[The records]

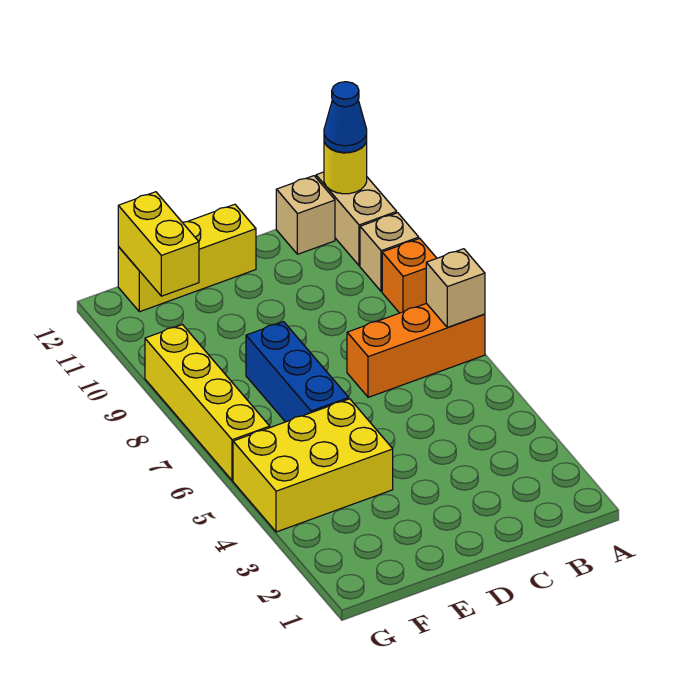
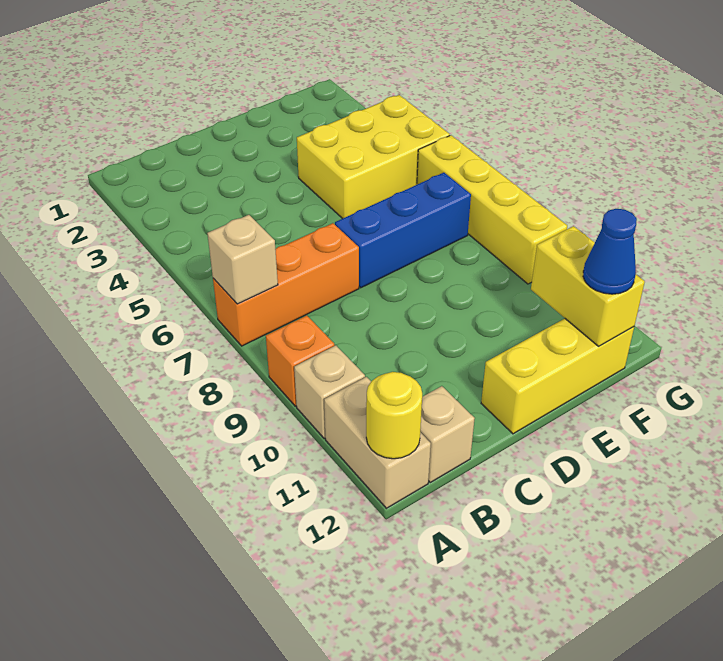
blue cone A12 level 3 -> blue cone F12 level 3
blue brick E6:E8 level 1 -> blue brick D7:F7 level 1

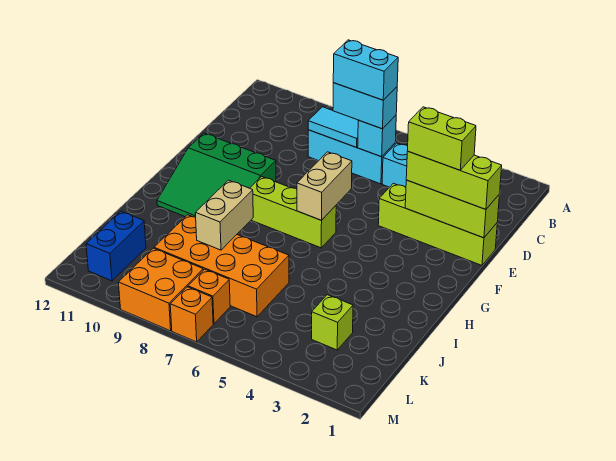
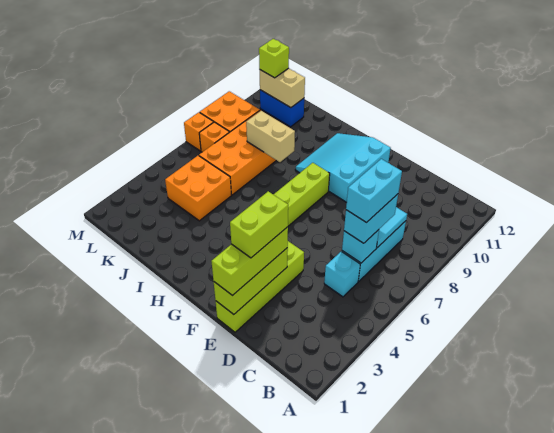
tan brick F6:G6 level 2 -> tan brick K11:L11 level 2
green slope F9:H11 level 1 top F -> cyan slope F9:H11 level 1 top F
none -> orange brick J4:K5 level 1
lime brick K3 level 1 -> lime brick L11 level 3

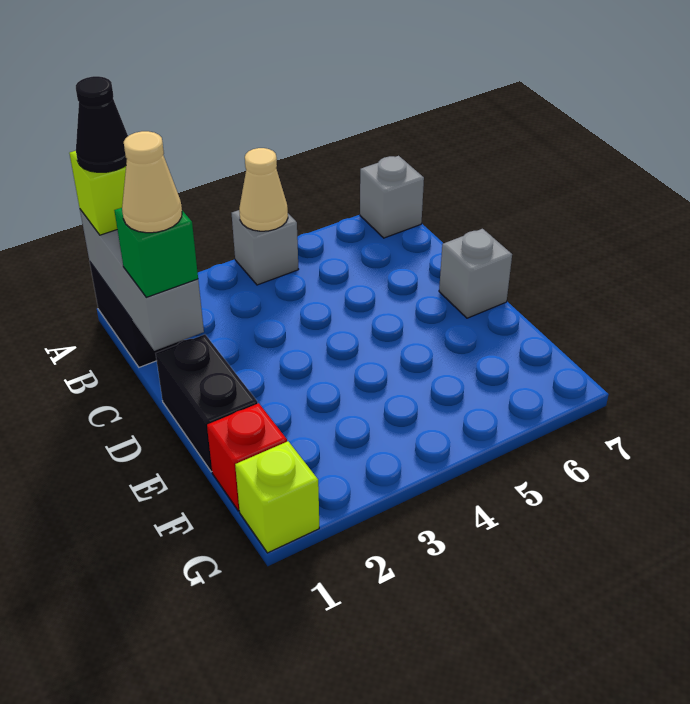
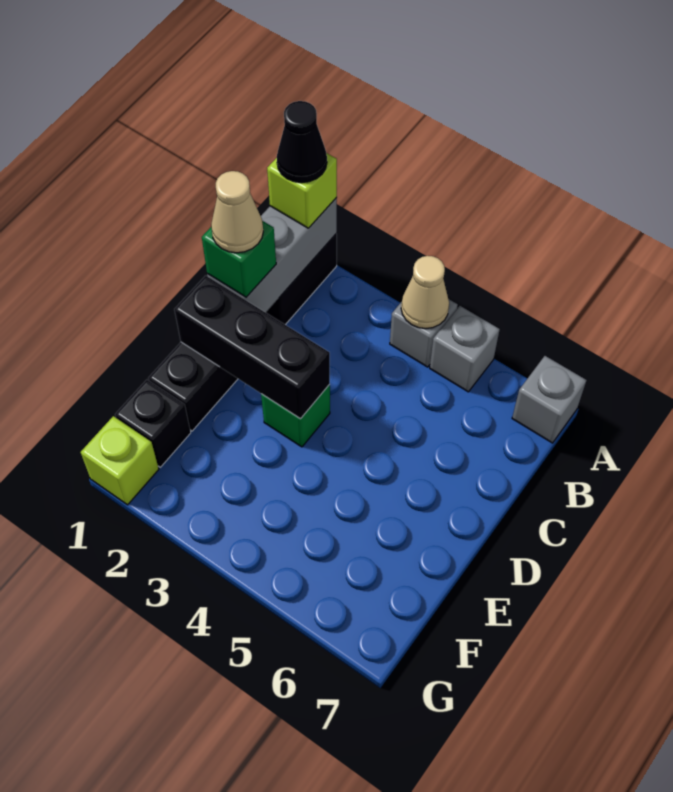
none -> black brick D1:D3 level 2
none -> green brick D3 level 1
grey brick D7 level 1 -> grey brick A5 level 1
red brick F1 level 1 -> black brick F1 level 1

[/The records]

## Work to complete
Start at the line containing "grey brick D7" and transcribe through the end of the entries. Please keep both ends and add nothing.

## Task result
grey brick D7 level 1 -> grey brick A5 level 1
red brick F1 level 1 -> black brick F1 level 1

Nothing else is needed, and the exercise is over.